Look through the material below and count the lines with the string "across". Report only the count.

>>>>

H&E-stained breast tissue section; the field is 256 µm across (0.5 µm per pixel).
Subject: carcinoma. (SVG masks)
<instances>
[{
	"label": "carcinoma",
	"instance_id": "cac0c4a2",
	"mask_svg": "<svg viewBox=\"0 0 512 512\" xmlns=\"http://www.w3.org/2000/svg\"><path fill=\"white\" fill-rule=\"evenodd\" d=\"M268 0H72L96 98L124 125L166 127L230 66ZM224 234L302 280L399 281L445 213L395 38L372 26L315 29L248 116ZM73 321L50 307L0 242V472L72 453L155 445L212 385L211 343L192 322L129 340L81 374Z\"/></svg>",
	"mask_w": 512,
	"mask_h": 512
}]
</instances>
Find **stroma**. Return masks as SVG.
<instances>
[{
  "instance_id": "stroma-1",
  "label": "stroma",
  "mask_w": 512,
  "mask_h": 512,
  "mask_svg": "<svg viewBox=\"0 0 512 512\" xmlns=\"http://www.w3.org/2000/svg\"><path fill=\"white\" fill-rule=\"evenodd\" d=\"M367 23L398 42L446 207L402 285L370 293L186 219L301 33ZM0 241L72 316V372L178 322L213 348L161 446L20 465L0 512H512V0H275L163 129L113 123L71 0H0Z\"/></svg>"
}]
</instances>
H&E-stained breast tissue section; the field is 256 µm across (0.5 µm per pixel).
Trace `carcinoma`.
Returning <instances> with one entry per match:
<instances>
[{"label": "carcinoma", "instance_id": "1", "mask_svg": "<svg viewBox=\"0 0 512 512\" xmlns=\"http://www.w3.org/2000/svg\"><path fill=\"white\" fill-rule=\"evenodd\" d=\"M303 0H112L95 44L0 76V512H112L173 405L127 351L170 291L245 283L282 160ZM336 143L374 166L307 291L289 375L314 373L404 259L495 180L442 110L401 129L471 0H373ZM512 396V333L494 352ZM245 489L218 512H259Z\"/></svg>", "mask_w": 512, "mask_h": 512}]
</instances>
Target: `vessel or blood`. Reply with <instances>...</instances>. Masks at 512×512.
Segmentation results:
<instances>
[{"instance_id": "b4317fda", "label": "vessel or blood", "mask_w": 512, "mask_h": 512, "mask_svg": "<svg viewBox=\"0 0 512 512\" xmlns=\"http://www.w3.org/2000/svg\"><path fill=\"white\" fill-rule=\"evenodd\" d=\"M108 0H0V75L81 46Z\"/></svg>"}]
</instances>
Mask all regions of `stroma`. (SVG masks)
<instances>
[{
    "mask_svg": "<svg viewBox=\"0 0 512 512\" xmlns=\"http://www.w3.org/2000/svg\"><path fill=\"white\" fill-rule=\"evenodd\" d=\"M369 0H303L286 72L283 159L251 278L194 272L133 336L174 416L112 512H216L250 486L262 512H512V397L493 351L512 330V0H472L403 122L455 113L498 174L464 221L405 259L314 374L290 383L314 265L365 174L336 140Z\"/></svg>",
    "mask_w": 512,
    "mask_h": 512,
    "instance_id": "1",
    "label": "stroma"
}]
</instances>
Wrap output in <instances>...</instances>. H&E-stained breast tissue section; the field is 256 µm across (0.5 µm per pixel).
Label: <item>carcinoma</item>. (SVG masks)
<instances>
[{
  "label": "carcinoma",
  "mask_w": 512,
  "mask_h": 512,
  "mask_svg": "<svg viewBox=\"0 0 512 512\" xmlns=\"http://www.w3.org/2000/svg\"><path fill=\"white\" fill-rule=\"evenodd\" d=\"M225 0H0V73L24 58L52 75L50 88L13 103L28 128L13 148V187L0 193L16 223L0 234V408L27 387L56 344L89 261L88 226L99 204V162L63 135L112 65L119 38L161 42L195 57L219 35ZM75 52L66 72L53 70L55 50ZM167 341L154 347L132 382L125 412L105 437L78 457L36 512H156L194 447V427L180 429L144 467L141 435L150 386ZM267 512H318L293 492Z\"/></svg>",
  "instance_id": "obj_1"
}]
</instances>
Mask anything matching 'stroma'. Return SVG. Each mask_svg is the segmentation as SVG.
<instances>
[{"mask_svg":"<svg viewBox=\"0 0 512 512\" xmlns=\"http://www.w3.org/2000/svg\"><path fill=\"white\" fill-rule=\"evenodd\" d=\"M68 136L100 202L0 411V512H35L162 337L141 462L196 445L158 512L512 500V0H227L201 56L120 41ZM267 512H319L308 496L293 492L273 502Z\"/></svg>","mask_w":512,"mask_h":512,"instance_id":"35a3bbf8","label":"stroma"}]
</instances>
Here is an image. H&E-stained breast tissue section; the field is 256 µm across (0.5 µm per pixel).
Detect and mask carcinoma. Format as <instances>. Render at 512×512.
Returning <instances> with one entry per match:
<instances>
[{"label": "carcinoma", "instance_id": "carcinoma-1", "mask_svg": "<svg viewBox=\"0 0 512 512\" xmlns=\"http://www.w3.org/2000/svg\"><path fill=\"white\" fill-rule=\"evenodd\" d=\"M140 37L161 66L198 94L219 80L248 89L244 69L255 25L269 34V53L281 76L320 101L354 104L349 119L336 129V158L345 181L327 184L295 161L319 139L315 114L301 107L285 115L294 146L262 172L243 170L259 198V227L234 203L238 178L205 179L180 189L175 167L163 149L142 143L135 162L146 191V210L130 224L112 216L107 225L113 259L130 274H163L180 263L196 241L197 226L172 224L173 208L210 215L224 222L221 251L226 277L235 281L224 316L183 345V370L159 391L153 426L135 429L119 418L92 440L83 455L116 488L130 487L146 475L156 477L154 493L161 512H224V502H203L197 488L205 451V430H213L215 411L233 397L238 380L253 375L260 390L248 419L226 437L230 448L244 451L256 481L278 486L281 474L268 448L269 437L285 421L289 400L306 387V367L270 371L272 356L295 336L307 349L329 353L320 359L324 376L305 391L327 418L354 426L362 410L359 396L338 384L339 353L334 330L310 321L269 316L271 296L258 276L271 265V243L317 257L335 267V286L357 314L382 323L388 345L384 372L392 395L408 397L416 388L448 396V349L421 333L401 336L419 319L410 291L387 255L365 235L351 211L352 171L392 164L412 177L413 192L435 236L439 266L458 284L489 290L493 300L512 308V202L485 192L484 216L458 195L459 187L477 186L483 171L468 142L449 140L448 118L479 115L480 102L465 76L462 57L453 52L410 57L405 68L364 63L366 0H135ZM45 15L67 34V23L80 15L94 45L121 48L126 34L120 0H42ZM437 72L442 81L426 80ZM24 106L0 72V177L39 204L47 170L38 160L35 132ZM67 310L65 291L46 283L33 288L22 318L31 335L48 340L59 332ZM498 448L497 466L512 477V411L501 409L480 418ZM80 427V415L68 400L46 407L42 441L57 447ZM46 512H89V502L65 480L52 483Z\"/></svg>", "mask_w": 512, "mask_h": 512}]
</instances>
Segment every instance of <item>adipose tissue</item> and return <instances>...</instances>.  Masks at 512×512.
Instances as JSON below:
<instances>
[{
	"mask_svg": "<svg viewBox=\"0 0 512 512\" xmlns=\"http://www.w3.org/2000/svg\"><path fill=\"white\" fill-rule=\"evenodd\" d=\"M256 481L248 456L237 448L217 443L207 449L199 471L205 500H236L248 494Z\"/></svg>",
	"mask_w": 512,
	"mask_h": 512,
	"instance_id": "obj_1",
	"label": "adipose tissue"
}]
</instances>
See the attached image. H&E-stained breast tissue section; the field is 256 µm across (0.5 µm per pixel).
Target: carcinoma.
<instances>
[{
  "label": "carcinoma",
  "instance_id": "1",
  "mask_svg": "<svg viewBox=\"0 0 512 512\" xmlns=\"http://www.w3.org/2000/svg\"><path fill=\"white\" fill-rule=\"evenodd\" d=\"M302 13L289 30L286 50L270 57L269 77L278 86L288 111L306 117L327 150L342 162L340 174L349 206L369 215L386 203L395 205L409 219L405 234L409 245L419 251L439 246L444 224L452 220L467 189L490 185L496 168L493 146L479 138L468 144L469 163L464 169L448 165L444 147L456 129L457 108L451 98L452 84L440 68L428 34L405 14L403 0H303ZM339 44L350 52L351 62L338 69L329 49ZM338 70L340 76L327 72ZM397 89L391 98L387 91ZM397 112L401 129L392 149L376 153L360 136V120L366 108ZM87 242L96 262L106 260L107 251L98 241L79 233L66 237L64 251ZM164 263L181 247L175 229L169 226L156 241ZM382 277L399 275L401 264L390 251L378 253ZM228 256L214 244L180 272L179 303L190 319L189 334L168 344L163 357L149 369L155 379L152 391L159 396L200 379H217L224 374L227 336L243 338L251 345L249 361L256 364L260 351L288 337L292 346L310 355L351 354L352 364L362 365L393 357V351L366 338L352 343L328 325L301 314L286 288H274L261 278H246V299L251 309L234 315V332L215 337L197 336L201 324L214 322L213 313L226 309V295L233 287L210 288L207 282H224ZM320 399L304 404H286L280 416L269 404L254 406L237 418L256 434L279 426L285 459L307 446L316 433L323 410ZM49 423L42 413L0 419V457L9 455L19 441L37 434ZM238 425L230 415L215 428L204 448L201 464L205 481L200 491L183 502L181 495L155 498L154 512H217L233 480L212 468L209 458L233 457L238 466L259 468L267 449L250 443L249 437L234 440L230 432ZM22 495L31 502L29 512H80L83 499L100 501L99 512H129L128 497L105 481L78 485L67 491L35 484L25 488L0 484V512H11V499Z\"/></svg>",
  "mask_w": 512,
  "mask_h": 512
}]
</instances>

<<<<

- [Finished exercise]
5